**WORK REQUIRED**
Return only that part of the material below which starts with the line containing "green square: (113, 20) -> (134, 28), moved" and goes on through the line containing "black triangle: (95, 155)", restated exactly.

**INFORMATION GIVEN**
=== Begin Enclosure ===

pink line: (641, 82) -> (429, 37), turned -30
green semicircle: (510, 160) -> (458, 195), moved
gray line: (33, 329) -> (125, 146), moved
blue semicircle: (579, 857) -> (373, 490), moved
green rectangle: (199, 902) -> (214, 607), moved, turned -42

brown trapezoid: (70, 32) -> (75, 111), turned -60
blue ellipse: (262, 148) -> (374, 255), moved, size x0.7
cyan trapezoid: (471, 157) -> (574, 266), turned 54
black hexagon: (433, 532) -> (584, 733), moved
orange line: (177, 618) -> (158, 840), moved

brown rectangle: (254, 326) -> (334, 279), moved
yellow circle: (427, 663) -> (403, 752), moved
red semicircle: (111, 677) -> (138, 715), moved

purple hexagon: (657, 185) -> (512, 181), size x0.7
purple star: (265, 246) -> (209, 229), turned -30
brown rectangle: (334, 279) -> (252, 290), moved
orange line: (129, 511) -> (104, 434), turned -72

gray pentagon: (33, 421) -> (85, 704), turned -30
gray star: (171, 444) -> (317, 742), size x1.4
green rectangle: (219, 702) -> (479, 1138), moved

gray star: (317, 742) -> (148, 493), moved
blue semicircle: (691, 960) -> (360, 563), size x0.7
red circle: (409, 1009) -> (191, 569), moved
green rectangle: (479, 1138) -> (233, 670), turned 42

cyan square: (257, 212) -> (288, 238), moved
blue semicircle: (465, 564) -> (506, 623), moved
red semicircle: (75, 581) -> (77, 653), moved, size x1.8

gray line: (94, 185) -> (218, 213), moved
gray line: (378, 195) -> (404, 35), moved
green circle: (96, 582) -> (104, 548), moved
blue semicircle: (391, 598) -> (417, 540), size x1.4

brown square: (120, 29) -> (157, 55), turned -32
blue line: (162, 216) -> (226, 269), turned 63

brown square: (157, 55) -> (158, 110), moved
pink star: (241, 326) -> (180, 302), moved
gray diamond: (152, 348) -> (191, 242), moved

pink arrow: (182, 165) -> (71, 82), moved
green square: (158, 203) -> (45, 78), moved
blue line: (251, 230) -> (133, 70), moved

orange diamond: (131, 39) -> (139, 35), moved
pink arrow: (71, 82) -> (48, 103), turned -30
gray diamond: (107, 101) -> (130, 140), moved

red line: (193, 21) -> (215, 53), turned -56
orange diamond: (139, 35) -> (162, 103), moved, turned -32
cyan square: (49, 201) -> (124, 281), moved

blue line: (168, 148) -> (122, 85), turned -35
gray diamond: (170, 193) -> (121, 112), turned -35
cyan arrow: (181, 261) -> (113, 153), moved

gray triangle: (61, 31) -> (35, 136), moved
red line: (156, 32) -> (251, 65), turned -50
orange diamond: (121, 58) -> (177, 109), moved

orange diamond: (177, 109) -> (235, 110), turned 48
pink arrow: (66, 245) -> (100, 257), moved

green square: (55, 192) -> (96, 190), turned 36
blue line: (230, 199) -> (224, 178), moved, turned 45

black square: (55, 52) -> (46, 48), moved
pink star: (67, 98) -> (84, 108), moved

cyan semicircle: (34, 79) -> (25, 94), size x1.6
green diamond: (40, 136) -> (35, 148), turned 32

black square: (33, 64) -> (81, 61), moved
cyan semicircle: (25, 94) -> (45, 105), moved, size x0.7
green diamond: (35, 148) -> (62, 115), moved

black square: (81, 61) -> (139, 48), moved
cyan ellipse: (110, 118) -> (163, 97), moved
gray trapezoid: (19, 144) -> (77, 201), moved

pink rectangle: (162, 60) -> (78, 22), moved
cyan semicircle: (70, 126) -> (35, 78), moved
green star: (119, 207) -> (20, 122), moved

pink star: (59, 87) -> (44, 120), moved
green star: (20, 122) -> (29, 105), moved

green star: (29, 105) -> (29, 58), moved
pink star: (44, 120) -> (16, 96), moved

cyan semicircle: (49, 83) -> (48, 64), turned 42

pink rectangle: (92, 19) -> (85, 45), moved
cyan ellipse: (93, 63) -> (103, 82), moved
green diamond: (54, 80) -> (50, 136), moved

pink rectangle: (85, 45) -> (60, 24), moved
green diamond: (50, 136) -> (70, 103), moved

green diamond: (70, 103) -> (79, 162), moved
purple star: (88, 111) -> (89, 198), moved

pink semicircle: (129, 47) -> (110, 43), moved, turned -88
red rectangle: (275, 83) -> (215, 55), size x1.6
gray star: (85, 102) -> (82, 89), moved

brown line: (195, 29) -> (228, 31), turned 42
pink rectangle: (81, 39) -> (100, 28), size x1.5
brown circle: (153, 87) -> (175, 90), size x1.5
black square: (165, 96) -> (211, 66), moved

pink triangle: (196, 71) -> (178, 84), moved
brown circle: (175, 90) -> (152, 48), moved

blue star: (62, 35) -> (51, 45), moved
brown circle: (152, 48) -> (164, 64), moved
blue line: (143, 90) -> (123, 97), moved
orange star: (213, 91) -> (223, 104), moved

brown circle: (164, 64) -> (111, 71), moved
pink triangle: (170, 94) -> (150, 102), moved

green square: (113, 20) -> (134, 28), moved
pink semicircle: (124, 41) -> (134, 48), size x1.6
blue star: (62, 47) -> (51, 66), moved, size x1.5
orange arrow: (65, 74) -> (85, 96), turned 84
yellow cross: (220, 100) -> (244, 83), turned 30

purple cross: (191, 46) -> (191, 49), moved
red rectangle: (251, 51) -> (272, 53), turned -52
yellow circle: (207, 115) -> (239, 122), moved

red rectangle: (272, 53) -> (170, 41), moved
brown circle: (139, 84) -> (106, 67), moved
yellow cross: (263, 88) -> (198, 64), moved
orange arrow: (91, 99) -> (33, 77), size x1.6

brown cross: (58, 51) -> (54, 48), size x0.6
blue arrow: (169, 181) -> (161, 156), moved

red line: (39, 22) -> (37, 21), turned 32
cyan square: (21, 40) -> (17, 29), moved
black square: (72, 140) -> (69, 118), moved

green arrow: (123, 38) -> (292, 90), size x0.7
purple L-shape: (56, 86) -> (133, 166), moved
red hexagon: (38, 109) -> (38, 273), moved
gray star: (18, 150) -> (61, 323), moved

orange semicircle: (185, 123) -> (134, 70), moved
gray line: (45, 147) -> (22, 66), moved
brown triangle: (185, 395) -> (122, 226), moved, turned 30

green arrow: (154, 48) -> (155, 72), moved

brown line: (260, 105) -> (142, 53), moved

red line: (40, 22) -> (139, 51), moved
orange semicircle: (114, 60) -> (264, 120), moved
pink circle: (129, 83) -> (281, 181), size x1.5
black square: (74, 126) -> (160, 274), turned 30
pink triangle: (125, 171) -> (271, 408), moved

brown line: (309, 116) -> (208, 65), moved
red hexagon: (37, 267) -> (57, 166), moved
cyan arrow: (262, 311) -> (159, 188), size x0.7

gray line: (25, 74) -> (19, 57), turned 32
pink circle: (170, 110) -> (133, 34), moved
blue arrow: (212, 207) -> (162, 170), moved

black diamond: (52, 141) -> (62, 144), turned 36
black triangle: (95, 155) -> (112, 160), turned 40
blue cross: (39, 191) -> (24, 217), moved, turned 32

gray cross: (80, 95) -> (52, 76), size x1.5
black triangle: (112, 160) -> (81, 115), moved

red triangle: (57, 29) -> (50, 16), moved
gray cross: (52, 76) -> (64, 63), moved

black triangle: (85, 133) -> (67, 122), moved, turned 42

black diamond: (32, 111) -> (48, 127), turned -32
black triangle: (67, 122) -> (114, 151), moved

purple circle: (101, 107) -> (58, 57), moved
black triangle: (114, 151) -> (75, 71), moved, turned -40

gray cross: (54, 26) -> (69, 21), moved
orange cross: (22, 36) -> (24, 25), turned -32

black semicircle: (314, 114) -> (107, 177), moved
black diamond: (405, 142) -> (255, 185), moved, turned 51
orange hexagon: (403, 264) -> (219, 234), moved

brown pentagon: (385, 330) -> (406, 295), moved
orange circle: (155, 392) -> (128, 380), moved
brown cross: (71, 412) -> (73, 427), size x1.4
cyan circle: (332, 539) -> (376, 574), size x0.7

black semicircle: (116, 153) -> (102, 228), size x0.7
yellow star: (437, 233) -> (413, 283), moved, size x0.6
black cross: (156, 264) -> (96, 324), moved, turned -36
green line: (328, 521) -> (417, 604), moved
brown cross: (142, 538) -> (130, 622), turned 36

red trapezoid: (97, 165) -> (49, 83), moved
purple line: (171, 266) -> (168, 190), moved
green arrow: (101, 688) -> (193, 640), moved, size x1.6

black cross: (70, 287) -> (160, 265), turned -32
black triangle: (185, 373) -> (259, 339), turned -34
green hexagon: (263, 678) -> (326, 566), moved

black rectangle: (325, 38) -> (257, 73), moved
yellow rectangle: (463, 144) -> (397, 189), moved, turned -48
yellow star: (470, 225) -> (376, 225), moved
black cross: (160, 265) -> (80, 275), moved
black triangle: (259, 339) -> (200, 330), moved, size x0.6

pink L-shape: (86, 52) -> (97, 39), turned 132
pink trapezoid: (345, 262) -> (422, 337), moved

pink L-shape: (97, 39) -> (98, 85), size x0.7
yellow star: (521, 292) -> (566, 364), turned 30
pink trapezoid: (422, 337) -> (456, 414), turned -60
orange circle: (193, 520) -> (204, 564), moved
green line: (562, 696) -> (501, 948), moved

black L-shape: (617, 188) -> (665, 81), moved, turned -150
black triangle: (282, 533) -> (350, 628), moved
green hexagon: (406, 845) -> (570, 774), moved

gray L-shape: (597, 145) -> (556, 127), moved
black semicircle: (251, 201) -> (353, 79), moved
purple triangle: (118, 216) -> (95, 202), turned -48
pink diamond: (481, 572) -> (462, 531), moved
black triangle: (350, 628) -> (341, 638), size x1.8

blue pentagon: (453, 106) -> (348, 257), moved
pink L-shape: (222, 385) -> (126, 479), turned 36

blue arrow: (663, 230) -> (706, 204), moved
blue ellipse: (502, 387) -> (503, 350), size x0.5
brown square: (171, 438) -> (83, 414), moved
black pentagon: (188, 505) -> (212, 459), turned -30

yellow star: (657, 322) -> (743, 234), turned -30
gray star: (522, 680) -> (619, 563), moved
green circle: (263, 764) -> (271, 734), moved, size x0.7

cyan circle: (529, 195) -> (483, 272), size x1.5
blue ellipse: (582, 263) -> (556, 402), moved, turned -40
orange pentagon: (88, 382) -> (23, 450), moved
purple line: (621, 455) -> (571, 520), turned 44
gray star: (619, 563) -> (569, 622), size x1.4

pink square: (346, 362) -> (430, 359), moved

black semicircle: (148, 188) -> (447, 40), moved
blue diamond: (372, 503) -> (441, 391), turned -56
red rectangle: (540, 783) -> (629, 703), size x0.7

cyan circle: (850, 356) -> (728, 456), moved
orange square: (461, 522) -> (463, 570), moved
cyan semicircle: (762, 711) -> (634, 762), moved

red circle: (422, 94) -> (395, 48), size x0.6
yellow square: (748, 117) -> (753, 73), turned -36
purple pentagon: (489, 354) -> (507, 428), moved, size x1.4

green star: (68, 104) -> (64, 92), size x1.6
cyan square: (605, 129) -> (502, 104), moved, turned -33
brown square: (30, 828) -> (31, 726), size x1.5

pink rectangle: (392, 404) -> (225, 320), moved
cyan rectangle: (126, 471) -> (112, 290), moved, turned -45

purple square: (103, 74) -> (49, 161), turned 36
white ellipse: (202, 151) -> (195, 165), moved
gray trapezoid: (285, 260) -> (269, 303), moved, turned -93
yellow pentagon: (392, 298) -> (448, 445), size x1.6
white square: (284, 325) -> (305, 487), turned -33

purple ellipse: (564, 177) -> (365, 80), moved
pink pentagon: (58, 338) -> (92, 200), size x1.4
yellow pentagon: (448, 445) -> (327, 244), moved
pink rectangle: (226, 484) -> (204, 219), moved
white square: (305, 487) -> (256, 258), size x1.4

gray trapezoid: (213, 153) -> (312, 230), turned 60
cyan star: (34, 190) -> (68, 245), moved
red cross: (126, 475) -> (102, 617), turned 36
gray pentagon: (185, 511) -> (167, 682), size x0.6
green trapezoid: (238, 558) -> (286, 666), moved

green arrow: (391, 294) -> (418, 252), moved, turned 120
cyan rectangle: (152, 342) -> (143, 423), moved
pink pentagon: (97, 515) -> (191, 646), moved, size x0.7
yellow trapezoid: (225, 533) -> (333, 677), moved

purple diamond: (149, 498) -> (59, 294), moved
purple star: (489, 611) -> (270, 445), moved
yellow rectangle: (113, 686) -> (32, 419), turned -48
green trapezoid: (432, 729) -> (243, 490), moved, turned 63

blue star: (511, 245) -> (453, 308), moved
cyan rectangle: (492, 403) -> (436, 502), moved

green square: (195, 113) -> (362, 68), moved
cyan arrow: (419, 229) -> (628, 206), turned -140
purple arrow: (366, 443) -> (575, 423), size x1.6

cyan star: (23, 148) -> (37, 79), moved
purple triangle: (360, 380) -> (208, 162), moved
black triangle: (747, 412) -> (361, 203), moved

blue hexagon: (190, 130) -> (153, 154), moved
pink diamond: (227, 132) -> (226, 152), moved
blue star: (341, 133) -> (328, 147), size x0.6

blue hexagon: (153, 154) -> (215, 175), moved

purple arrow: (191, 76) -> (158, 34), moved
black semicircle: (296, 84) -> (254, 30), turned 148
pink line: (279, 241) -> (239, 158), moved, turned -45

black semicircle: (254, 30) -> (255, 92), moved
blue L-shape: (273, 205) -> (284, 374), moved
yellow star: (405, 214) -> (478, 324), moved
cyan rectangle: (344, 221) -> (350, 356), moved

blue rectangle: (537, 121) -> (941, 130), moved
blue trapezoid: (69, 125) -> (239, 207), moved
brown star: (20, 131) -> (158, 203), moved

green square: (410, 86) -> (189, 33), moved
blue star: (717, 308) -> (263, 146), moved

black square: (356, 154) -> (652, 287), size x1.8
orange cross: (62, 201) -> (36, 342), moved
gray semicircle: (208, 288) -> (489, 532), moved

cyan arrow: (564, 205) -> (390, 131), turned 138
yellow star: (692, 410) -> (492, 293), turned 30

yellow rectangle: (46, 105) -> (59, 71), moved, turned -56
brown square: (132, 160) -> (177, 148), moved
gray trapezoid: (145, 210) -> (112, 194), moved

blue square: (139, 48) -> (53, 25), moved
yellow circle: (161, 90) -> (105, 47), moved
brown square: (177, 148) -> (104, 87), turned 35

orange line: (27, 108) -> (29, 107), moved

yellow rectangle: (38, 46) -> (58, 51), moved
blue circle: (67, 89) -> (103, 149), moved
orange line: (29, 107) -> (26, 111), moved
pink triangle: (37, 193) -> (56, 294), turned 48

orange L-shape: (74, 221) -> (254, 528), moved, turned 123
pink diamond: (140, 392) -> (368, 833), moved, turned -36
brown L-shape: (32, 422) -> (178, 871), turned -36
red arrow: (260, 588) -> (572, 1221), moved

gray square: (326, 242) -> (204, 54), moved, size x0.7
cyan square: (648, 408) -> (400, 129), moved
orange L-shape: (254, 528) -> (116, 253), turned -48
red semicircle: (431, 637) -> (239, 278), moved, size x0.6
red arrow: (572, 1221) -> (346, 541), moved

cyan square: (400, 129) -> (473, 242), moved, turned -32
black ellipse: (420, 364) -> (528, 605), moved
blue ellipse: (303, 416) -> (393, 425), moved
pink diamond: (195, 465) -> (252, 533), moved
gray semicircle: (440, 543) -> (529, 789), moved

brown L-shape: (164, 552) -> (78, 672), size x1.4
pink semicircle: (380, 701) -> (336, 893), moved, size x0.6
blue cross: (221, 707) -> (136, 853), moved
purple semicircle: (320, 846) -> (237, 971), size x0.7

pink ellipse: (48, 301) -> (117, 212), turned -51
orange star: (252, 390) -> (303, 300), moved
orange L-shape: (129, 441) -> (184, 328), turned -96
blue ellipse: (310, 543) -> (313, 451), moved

=== End Enclosure ===

**ANSWER TO THIS EXERCISE**
green square: (113, 20) -> (134, 28), moved
pink semicircle: (124, 41) -> (134, 48), size x1.6
blue star: (62, 47) -> (51, 66), moved, size x1.5
orange arrow: (65, 74) -> (85, 96), turned 84
yellow cross: (220, 100) -> (244, 83), turned 30

purple cross: (191, 46) -> (191, 49), moved
red rectangle: (251, 51) -> (272, 53), turned -52
yellow circle: (207, 115) -> (239, 122), moved

red rectangle: (272, 53) -> (170, 41), moved
brown circle: (139, 84) -> (106, 67), moved
yellow cross: (263, 88) -> (198, 64), moved
orange arrow: (91, 99) -> (33, 77), size x1.6

brown cross: (58, 51) -> (54, 48), size x0.6
blue arrow: (169, 181) -> (161, 156), moved

red line: (39, 22) -> (37, 21), turned 32
cyan square: (21, 40) -> (17, 29), moved
black square: (72, 140) -> (69, 118), moved

green arrow: (123, 38) -> (292, 90), size x0.7
purple L-shape: (56, 86) -> (133, 166), moved
red hexagon: (38, 109) -> (38, 273), moved
gray star: (18, 150) -> (61, 323), moved

orange semicircle: (185, 123) -> (134, 70), moved
gray line: (45, 147) -> (22, 66), moved
brown triangle: (185, 395) -> (122, 226), moved, turned 30

green arrow: (154, 48) -> (155, 72), moved

brown line: (260, 105) -> (142, 53), moved

red line: (40, 22) -> (139, 51), moved
orange semicircle: (114, 60) -> (264, 120), moved
pink circle: (129, 83) -> (281, 181), size x1.5
black square: (74, 126) -> (160, 274), turned 30
pink triangle: (125, 171) -> (271, 408), moved

brown line: (309, 116) -> (208, 65), moved
red hexagon: (37, 267) -> (57, 166), moved
cyan arrow: (262, 311) -> (159, 188), size x0.7

gray line: (25, 74) -> (19, 57), turned 32
pink circle: (170, 110) -> (133, 34), moved
blue arrow: (212, 207) -> (162, 170), moved

black diamond: (52, 141) -> (62, 144), turned 36
black triangle: (95, 155) -> (112, 160), turned 40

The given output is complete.